*** Begin section ***
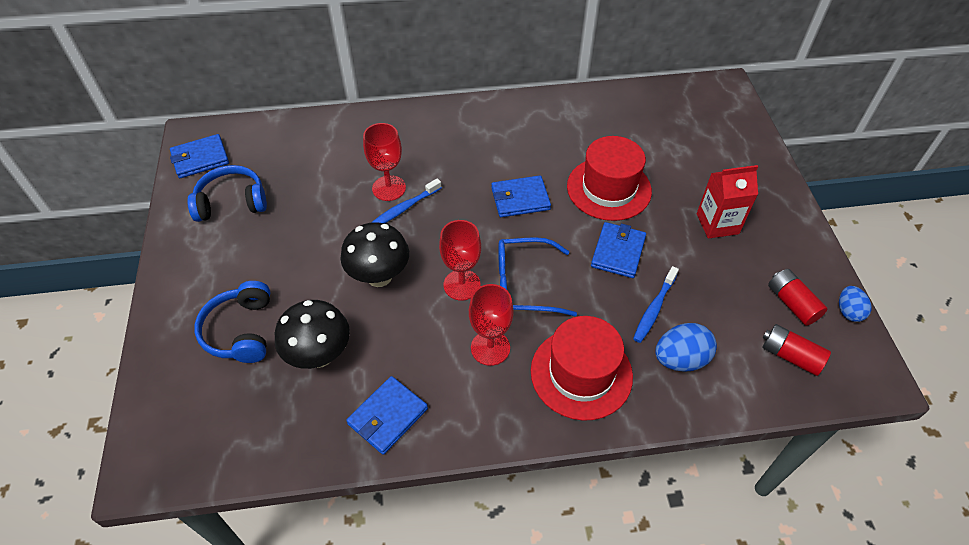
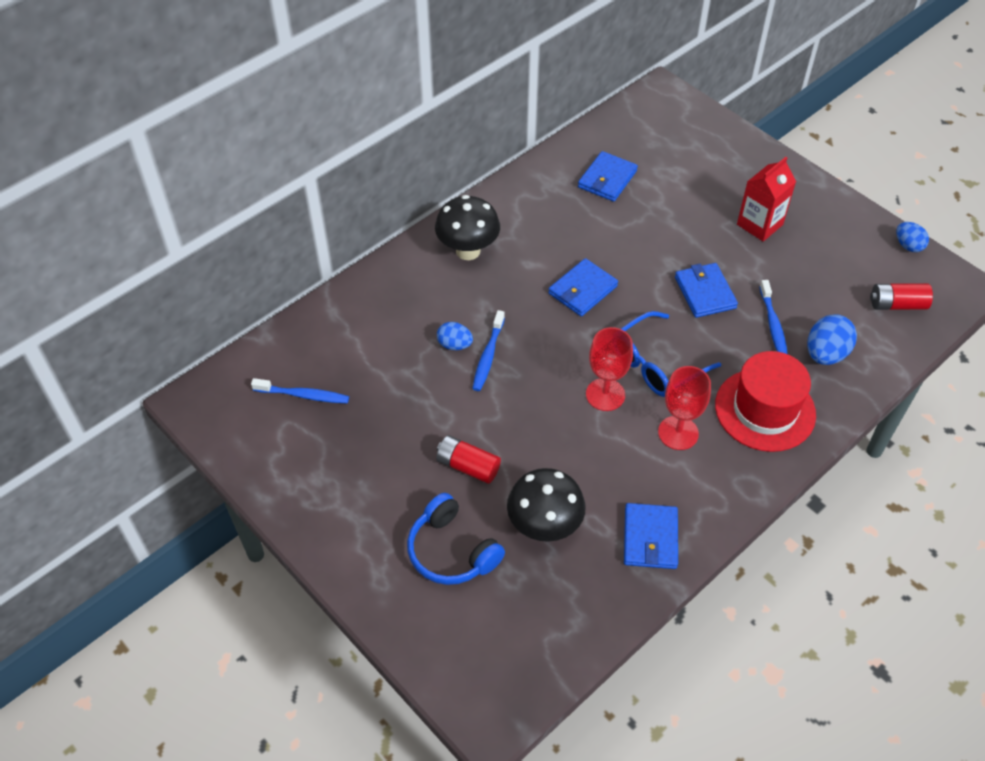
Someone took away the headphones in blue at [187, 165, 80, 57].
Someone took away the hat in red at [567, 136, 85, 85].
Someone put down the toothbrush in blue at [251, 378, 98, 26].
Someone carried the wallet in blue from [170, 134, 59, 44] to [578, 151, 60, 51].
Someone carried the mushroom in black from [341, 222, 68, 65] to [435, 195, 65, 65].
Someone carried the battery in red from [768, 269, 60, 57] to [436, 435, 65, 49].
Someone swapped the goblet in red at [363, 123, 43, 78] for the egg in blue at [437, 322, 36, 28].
*** End section ***
*** Begin section ***
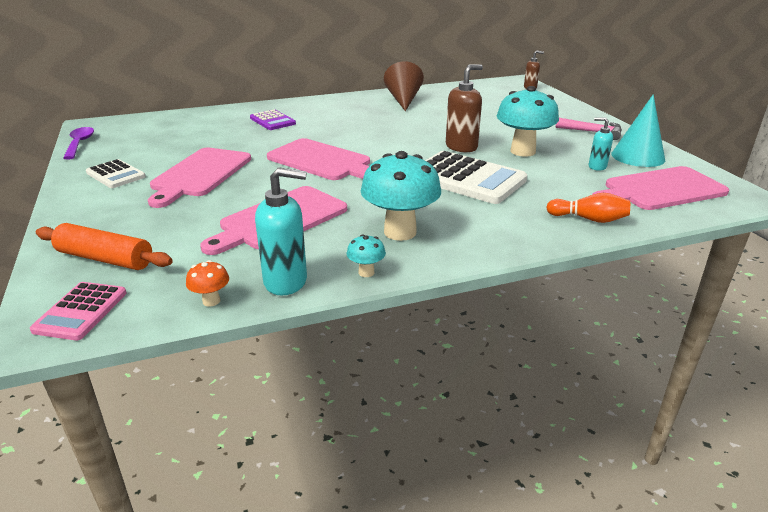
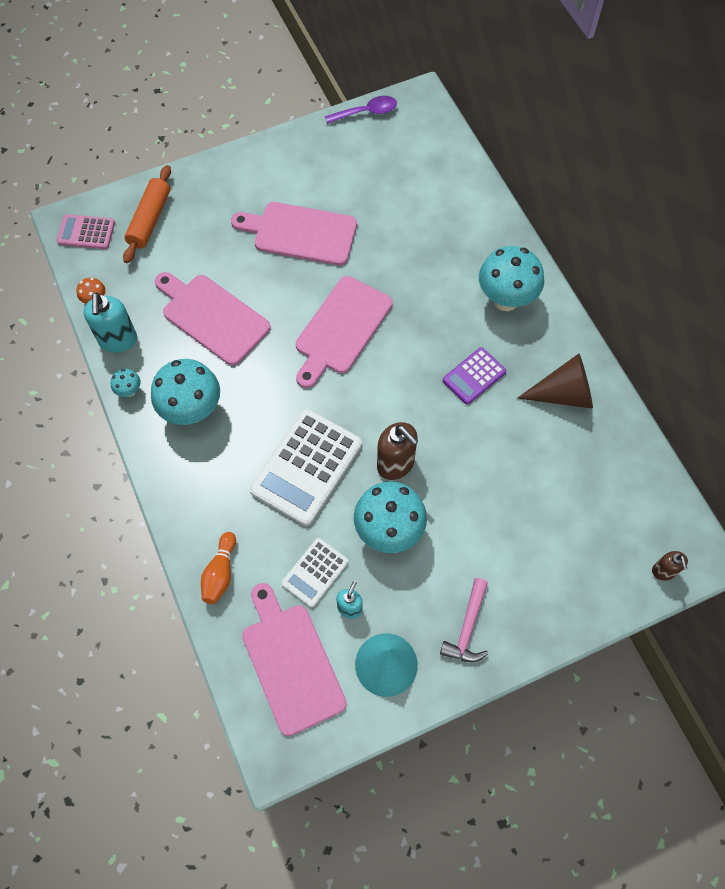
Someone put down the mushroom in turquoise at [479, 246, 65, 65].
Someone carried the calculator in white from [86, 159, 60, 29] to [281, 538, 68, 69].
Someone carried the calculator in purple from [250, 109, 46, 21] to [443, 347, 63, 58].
*** End section ***
## [WHAT THE TASK REQUIRES]
Report the number of lines in the records that include the string "carried", and write no other words.

## [ANSWER BOX]
5